• What is required: Begin with the first line below and retype each line exactly through the line containing "appeared: black_gefosimi 229". Any pictures are to be left out.

• Data provided:

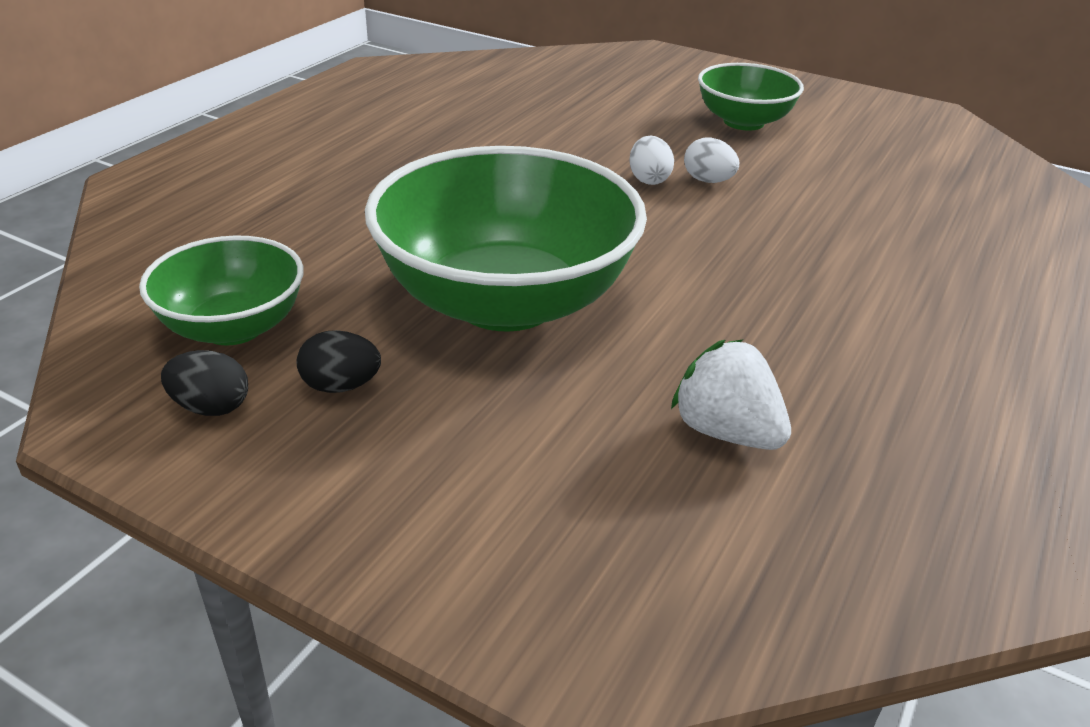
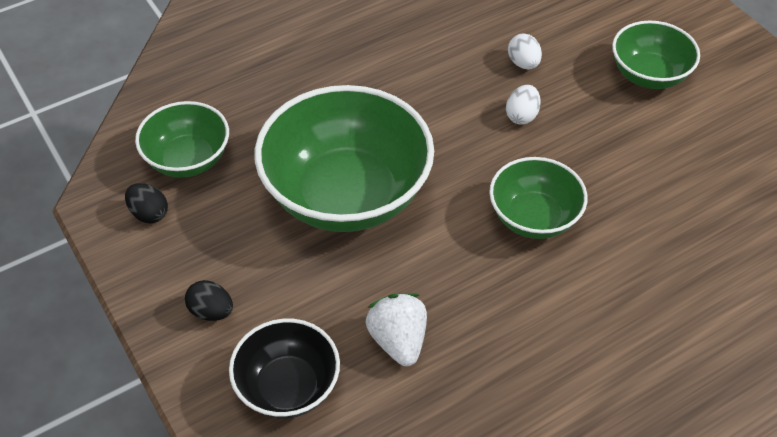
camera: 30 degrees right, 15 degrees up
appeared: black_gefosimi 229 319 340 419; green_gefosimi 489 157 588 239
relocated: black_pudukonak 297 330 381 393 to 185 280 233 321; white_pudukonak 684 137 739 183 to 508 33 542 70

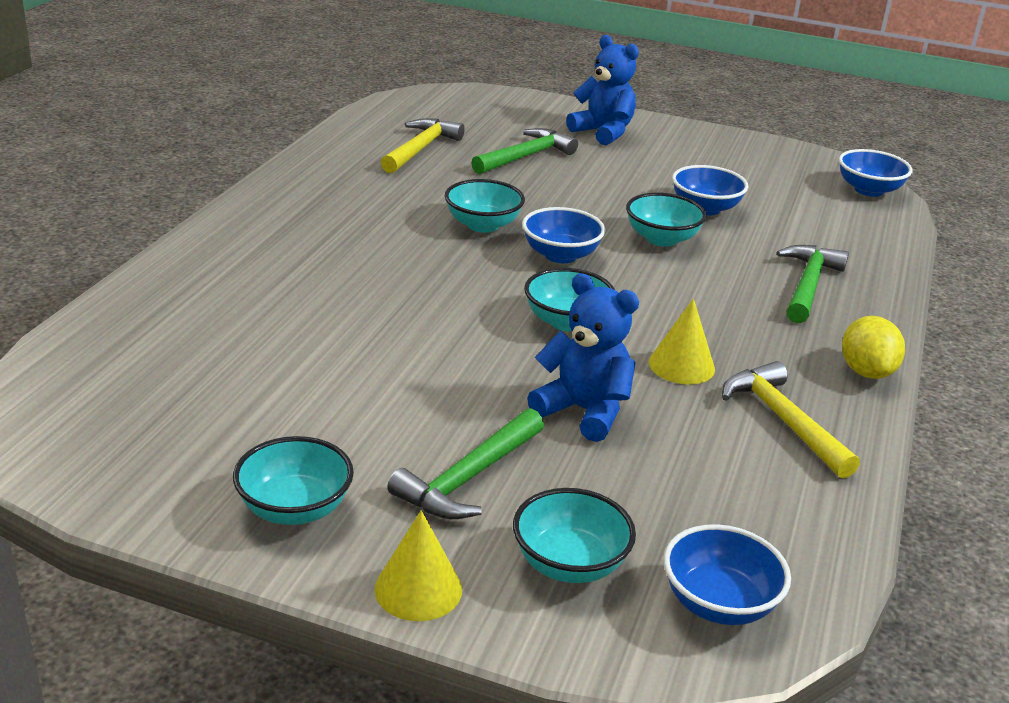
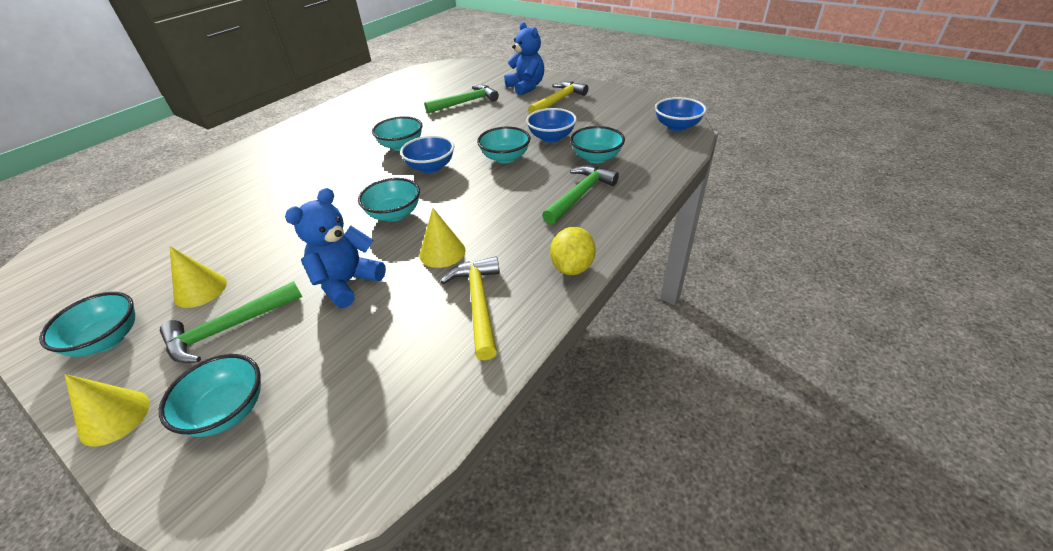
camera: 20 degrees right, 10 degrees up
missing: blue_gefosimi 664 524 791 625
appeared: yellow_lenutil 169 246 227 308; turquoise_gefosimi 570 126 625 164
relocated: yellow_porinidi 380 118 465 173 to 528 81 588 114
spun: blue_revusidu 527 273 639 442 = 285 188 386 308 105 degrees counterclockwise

• Solution to the problem:
camera: 30 degrees right, 15 degrees up
appeared: black_gefosimi 229 319 340 419; green_gefosimi 489 157 588 239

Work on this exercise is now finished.